[Coordinate-based object records]
--------------------------------------------------
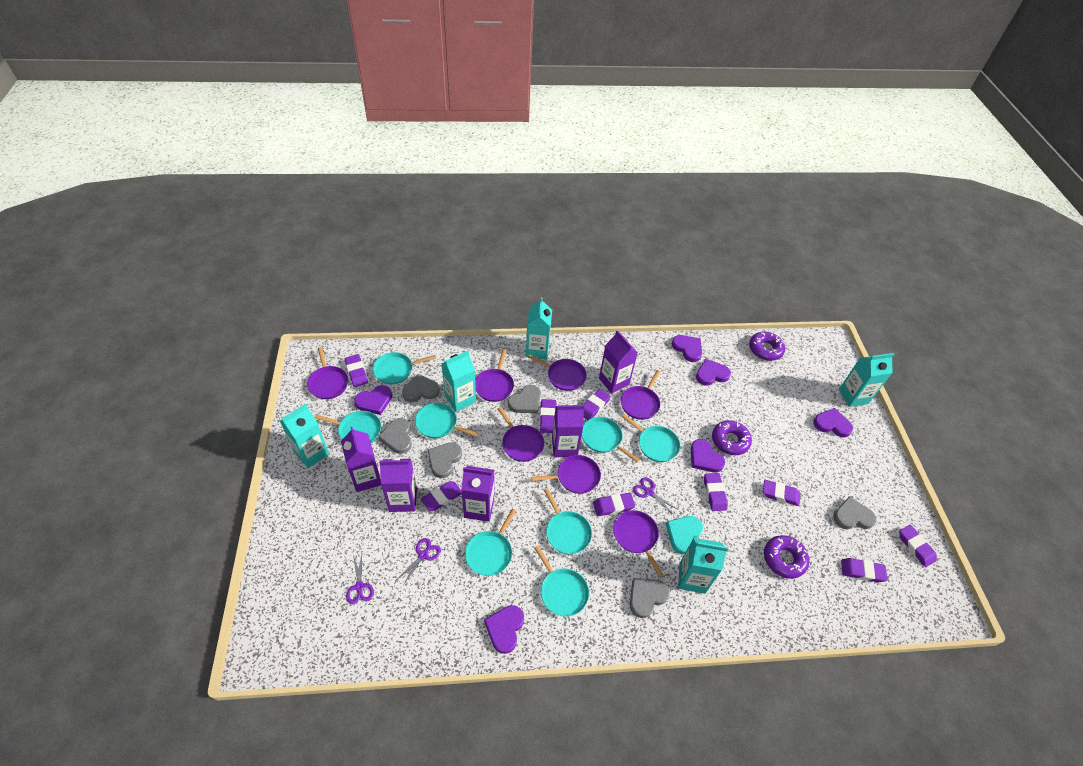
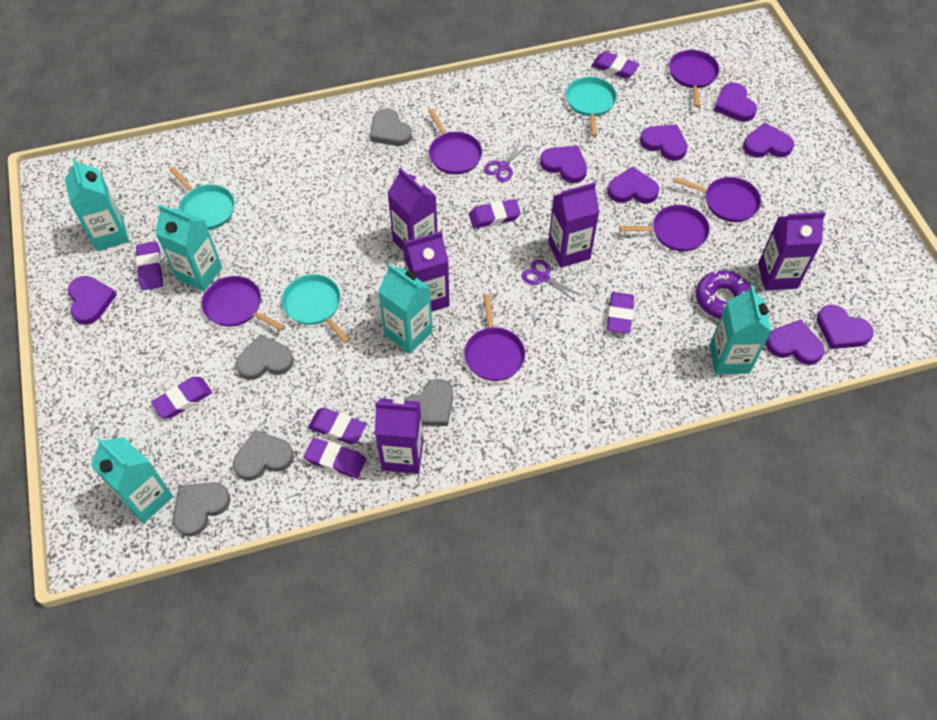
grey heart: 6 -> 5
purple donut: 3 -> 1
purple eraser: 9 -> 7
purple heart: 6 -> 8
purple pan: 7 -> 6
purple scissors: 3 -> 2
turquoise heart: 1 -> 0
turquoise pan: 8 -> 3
--------------------------------------------------
__HOW TO COMPLETE THIS TASK__
With the pictures left out, output all the entries exactly.

__ANSWER TO THIS TASK__
grey heart: 6 -> 5
purple donut: 3 -> 1
purple eraser: 9 -> 7
purple heart: 6 -> 8
purple pan: 7 -> 6
purple scissors: 3 -> 2
turquoise heart: 1 -> 0
turquoise pan: 8 -> 3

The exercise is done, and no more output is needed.